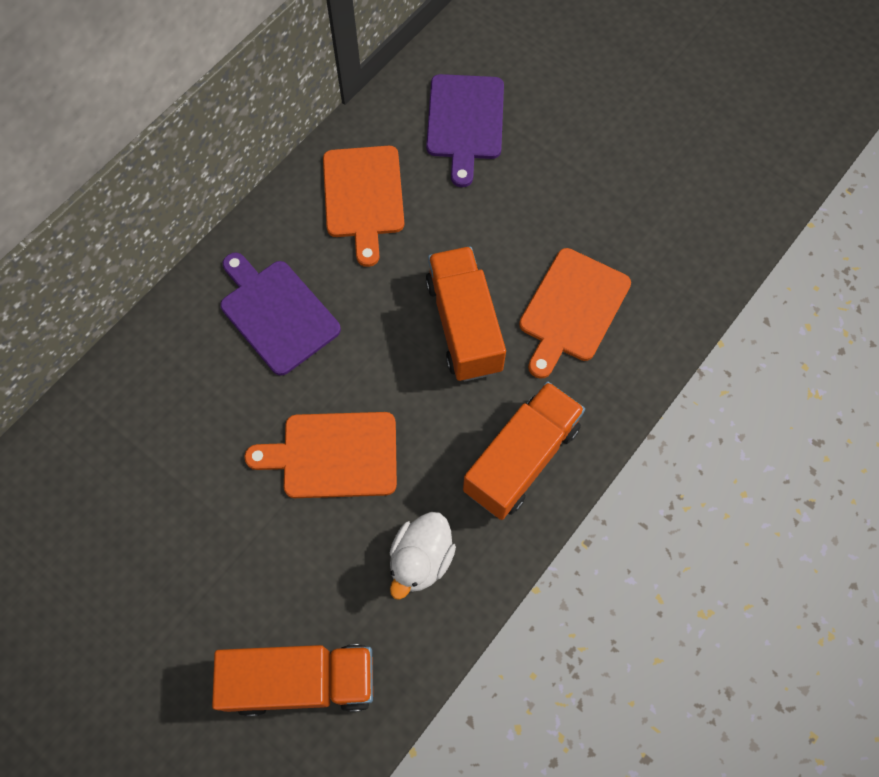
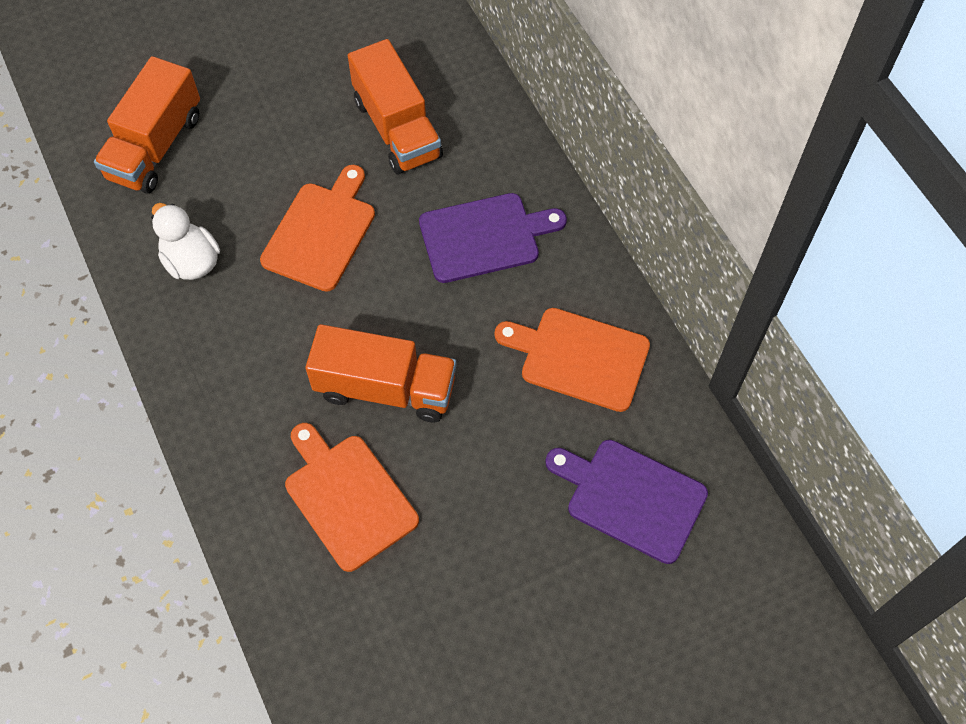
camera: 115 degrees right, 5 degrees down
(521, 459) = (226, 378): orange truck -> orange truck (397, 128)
==
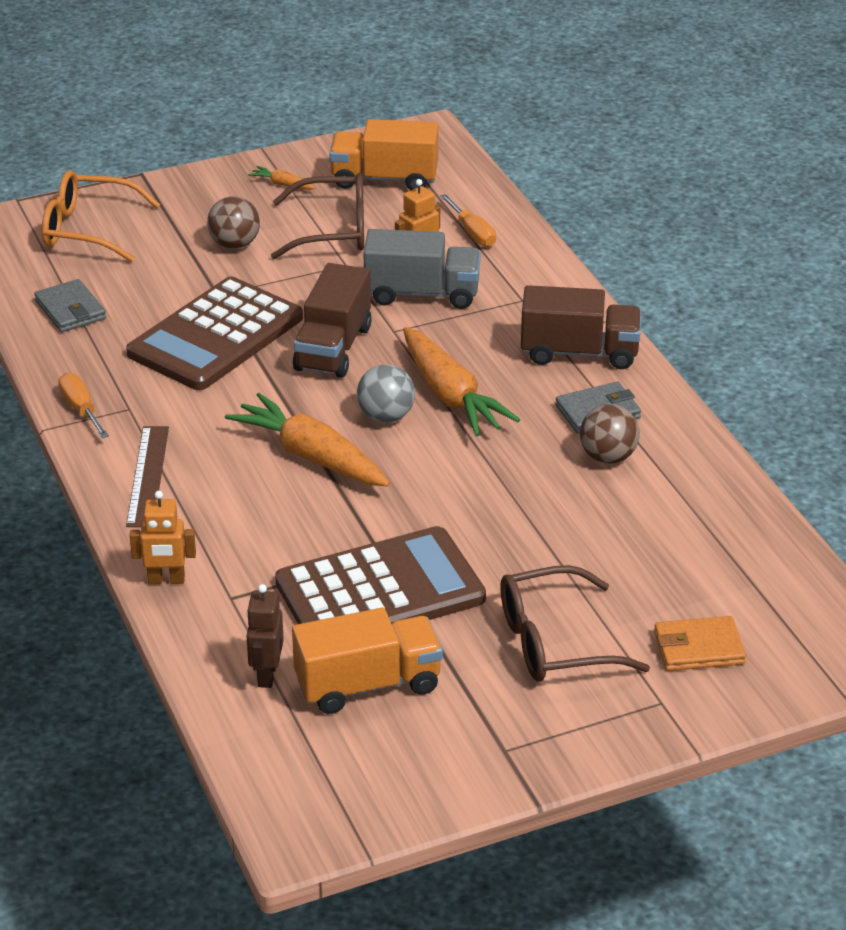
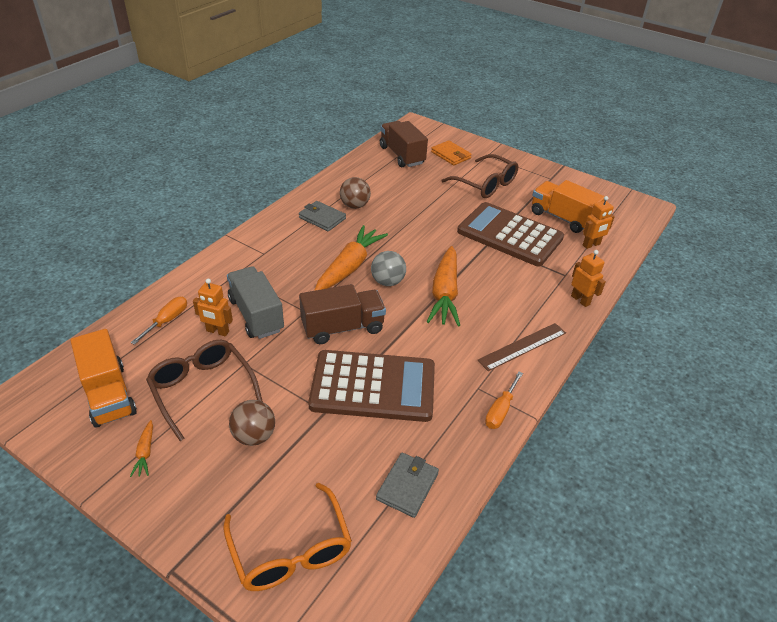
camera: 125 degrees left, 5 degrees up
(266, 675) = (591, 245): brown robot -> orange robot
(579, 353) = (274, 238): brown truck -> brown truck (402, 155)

▸ Task objective:
Please go over the data above and copy each line with "truck" in it.

▸ Output for this exercise:
(521, 459) = (226, 378): orange truck -> orange truck (397, 128)
(579, 353) = (274, 238): brown truck -> brown truck (402, 155)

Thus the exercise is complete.